Data:
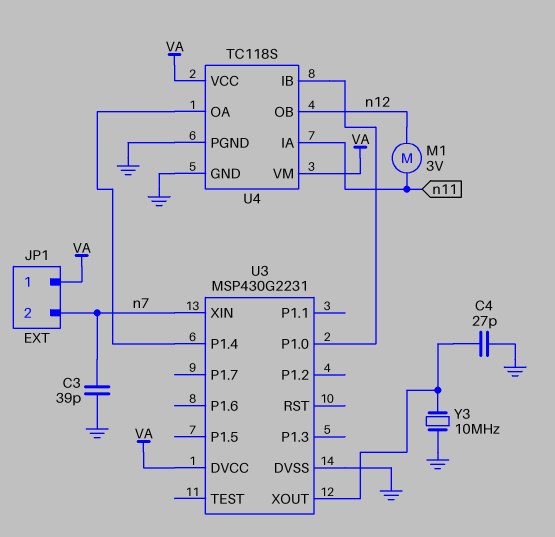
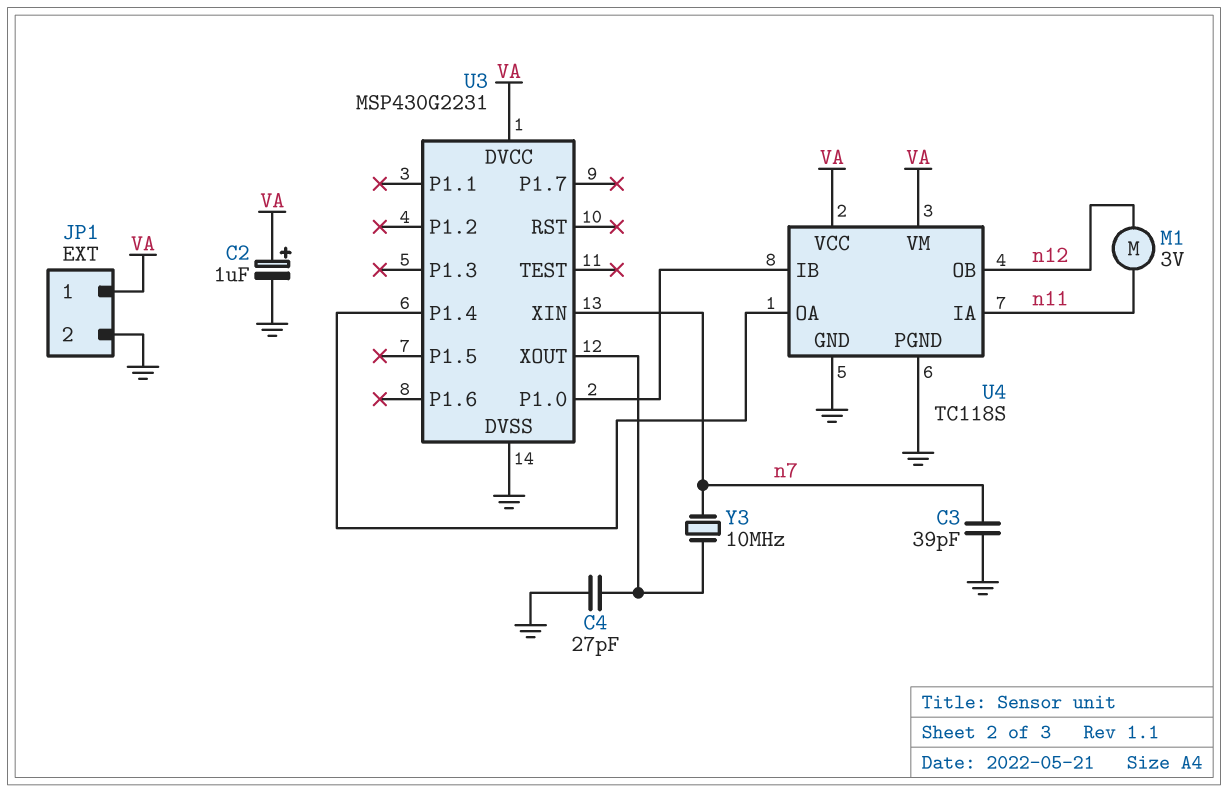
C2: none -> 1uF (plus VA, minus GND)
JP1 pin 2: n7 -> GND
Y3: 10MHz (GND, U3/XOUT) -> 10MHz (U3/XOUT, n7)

---

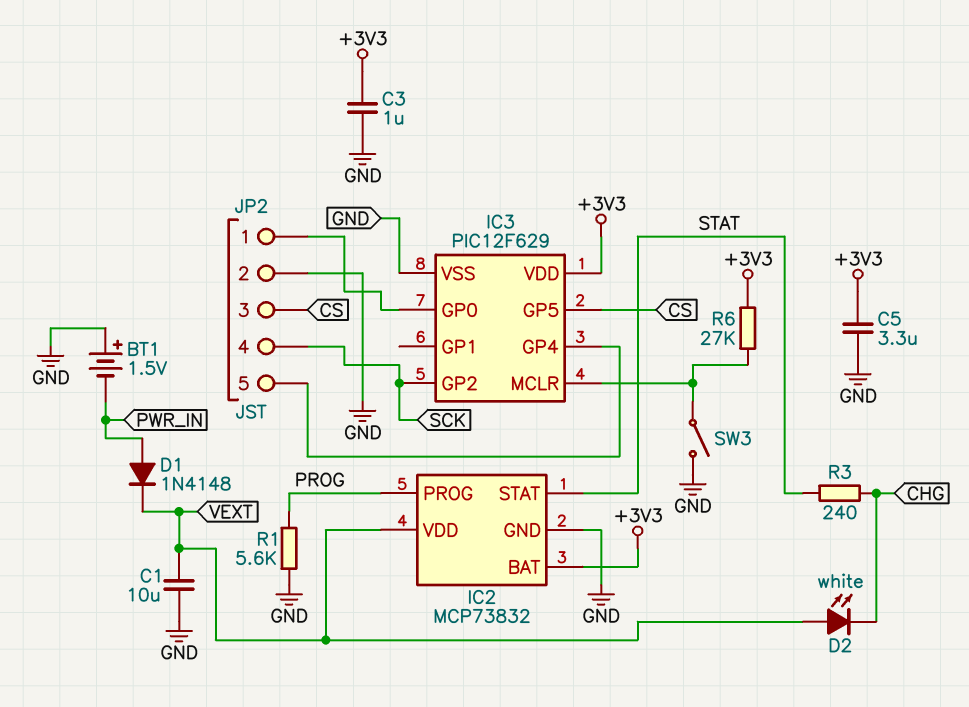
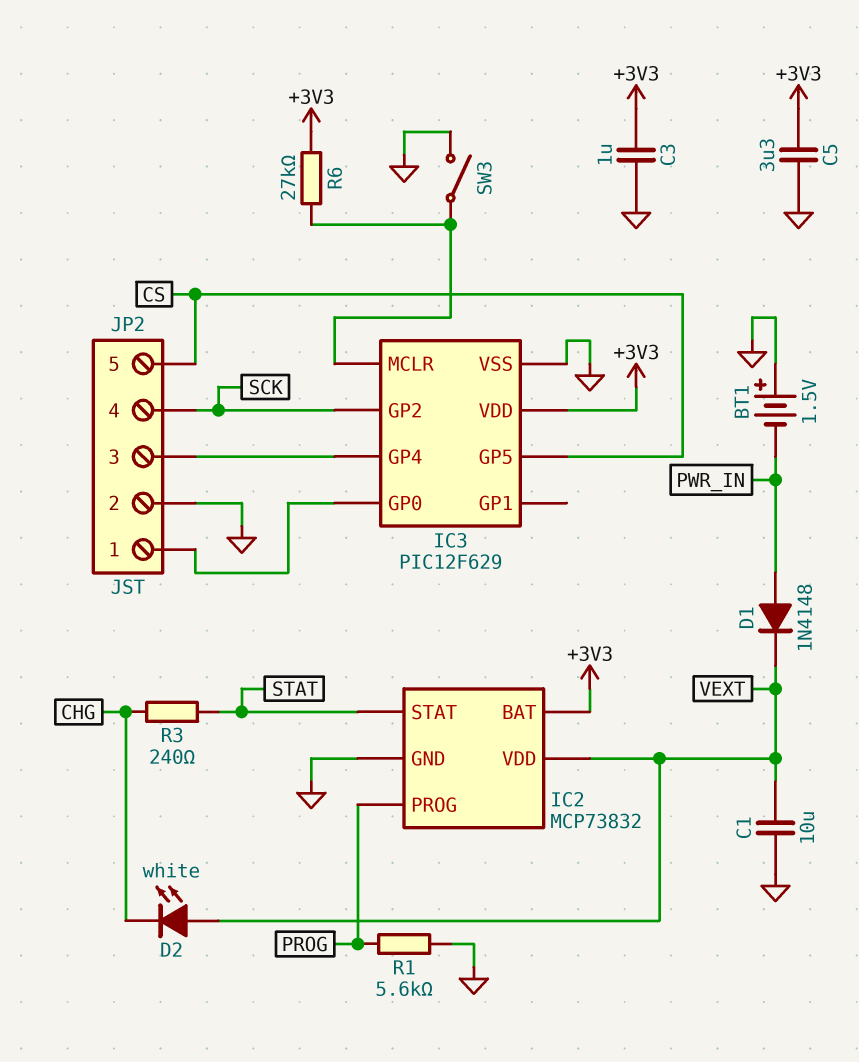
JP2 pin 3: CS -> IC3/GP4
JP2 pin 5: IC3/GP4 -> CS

The task: Look through the material above and print exactly the lines from the one containing "JP1 pin 2: n7 -> GND" to the one containing "Y3: 10MHz (GND, U3/XOUT)", both included, and nothing more.

Problem solution:
JP1 pin 2: n7 -> GND
Y3: 10MHz (GND, U3/XOUT) -> 10MHz (U3/XOUT, n7)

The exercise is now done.